*Exercise details*: Your answer is to be every line of the material that includes the string "black".
━━ Data
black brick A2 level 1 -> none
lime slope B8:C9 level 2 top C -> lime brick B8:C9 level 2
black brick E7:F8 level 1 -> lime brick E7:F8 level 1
━━━━
*Result below*:
black brick A2 level 1 -> none
black brick E7:F8 level 1 -> lime brick E7:F8 level 1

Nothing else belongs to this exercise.